• **Extracted data**

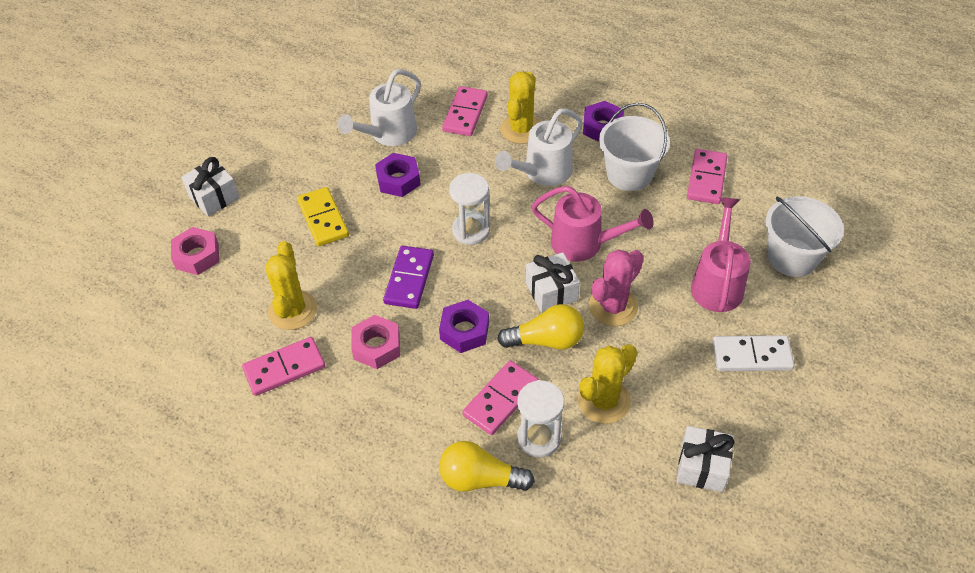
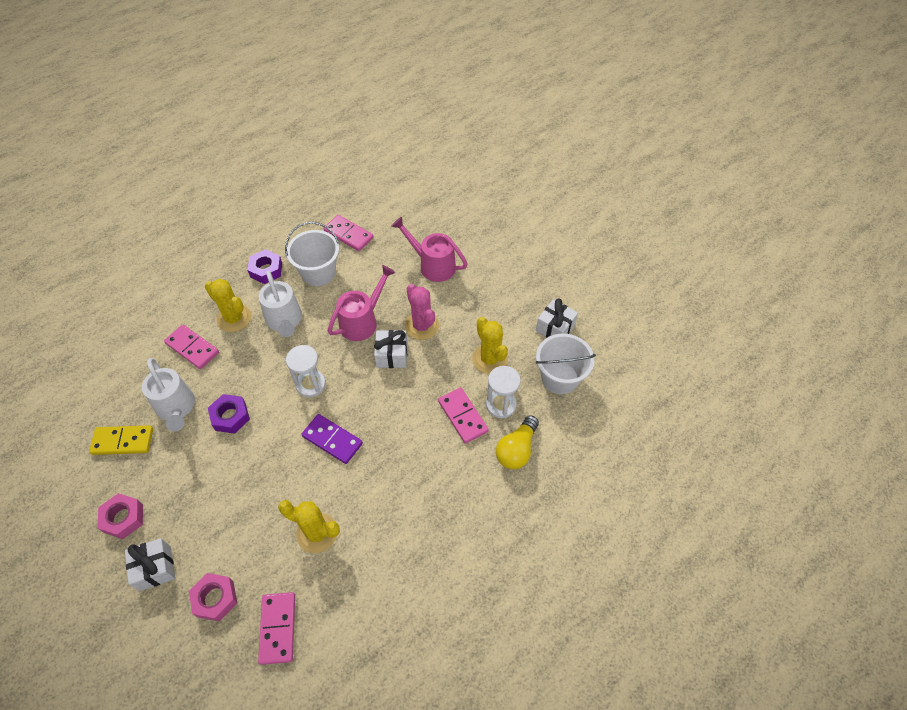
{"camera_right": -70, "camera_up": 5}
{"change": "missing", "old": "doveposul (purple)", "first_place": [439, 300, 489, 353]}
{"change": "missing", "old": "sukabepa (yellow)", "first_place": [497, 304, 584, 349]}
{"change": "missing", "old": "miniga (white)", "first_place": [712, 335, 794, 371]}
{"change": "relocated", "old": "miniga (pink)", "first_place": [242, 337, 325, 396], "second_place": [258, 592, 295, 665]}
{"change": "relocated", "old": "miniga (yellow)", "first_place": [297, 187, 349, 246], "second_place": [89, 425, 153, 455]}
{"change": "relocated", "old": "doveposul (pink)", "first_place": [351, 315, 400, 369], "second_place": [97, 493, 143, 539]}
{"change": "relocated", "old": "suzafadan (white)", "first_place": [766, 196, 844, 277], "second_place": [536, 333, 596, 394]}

• **What is expected**
Skipping the pictures, transcribe each line above exactly as it appears.

• **Solution to this problem**
{"camera_right": -70, "camera_up": 5}
{"change": "missing", "old": "doveposul (purple)", "first_place": [439, 300, 489, 353]}
{"change": "missing", "old": "sukabepa (yellow)", "first_place": [497, 304, 584, 349]}
{"change": "missing", "old": "miniga (white)", "first_place": [712, 335, 794, 371]}
{"change": "relocated", "old": "miniga (pink)", "first_place": [242, 337, 325, 396], "second_place": [258, 592, 295, 665]}
{"change": "relocated", "old": "miniga (yellow)", "first_place": [297, 187, 349, 246], "second_place": [89, 425, 153, 455]}
{"change": "relocated", "old": "doveposul (pink)", "first_place": [351, 315, 400, 369], "second_place": [97, 493, 143, 539]}
{"change": "relocated", "old": "suzafadan (white)", "first_place": [766, 196, 844, 277], "second_place": [536, 333, 596, 394]}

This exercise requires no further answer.